╔══

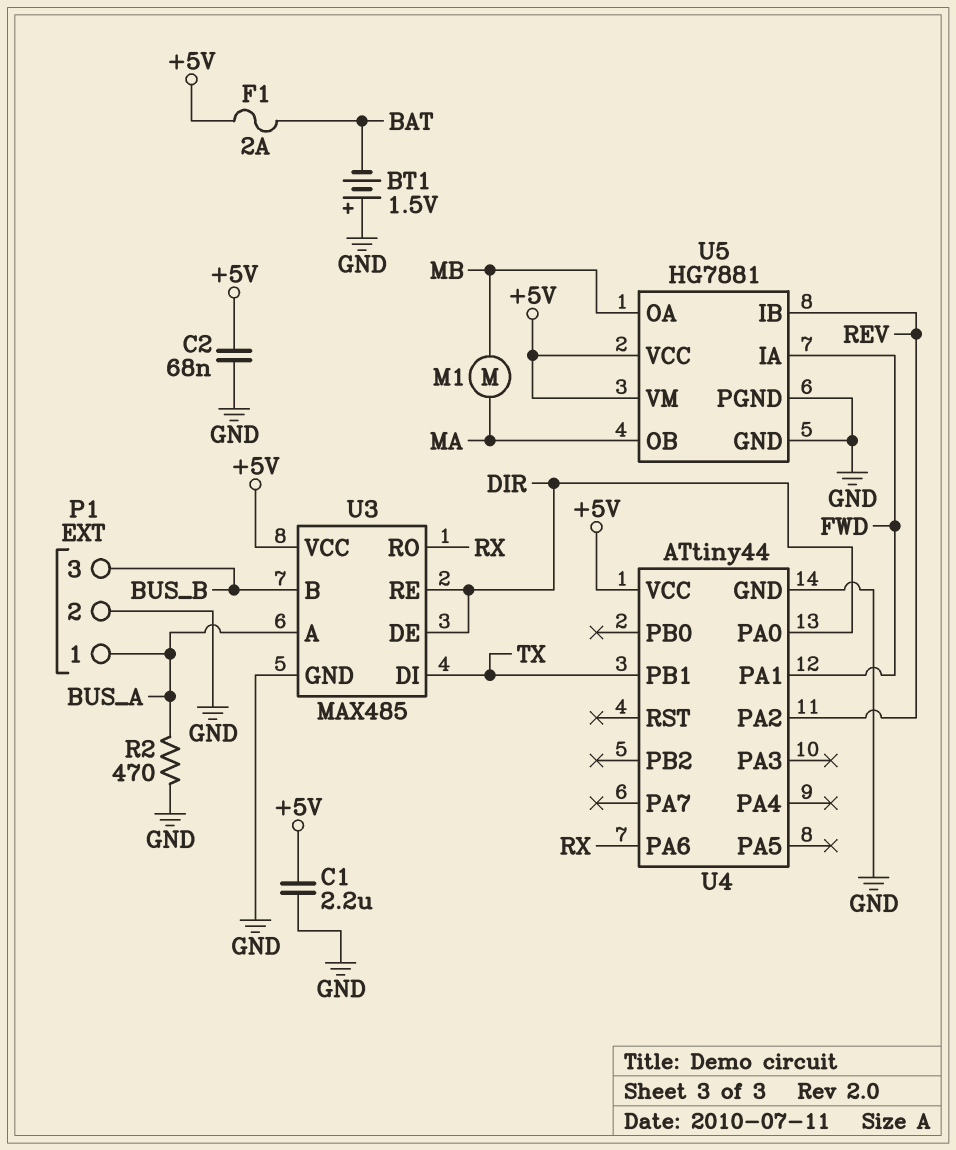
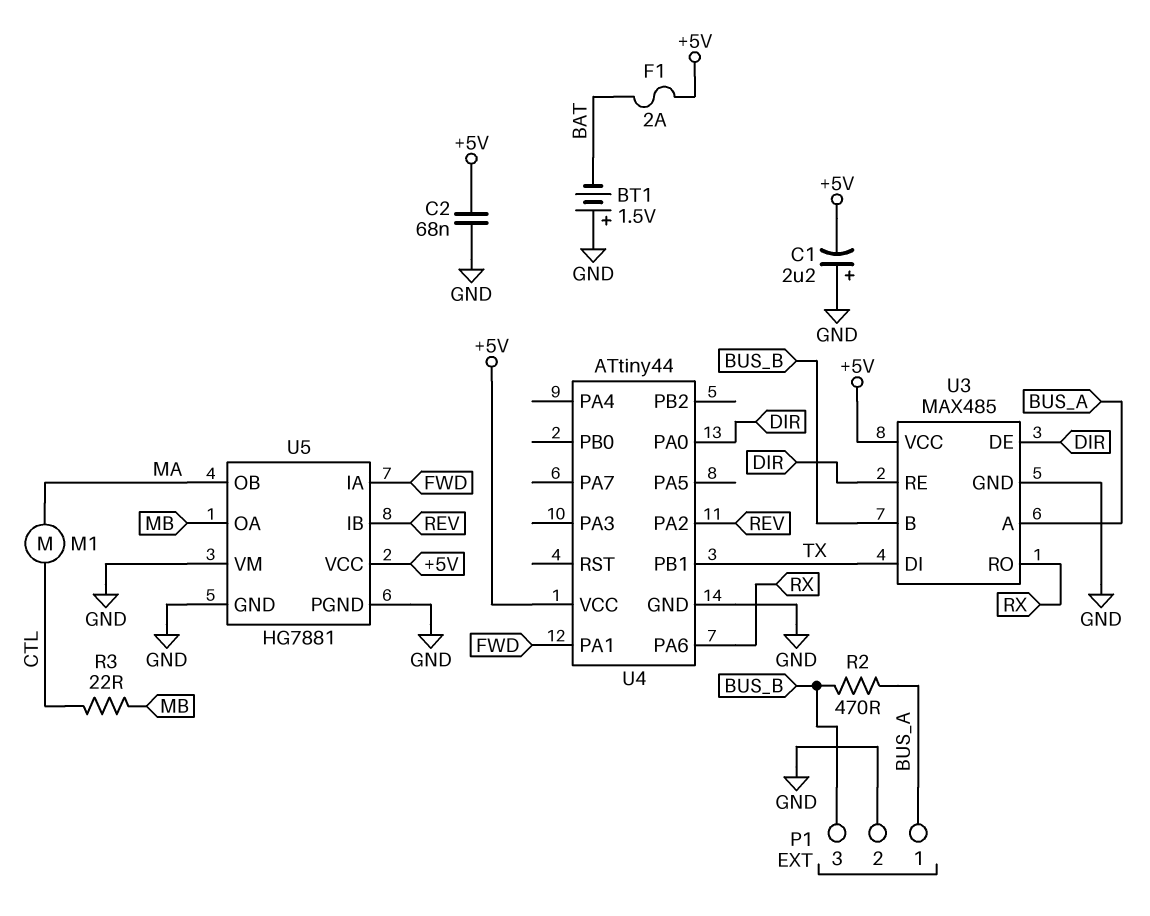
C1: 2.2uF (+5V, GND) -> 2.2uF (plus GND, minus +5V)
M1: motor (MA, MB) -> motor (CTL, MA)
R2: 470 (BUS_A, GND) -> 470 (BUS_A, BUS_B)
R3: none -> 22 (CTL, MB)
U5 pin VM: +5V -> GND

╚══
╔══

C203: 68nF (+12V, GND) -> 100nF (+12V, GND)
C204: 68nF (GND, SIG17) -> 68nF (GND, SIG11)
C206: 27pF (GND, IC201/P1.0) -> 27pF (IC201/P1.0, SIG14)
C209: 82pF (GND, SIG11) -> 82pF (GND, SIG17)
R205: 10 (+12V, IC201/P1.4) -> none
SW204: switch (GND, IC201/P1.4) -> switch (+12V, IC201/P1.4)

╚══

### [TASK TO COMPLETE]
Nothing but the lines above from the one containing "R205: 10 (+12V, IC201/P1.4) -> none" through the one containing "SW204: switch (GND, IC201/P1.4)" should appear in the answer, each repeated exactly.

### [FINISHED EXERCISE]
R205: 10 (+12V, IC201/P1.4) -> none
SW204: switch (GND, IC201/P1.4) -> switch (+12V, IC201/P1.4)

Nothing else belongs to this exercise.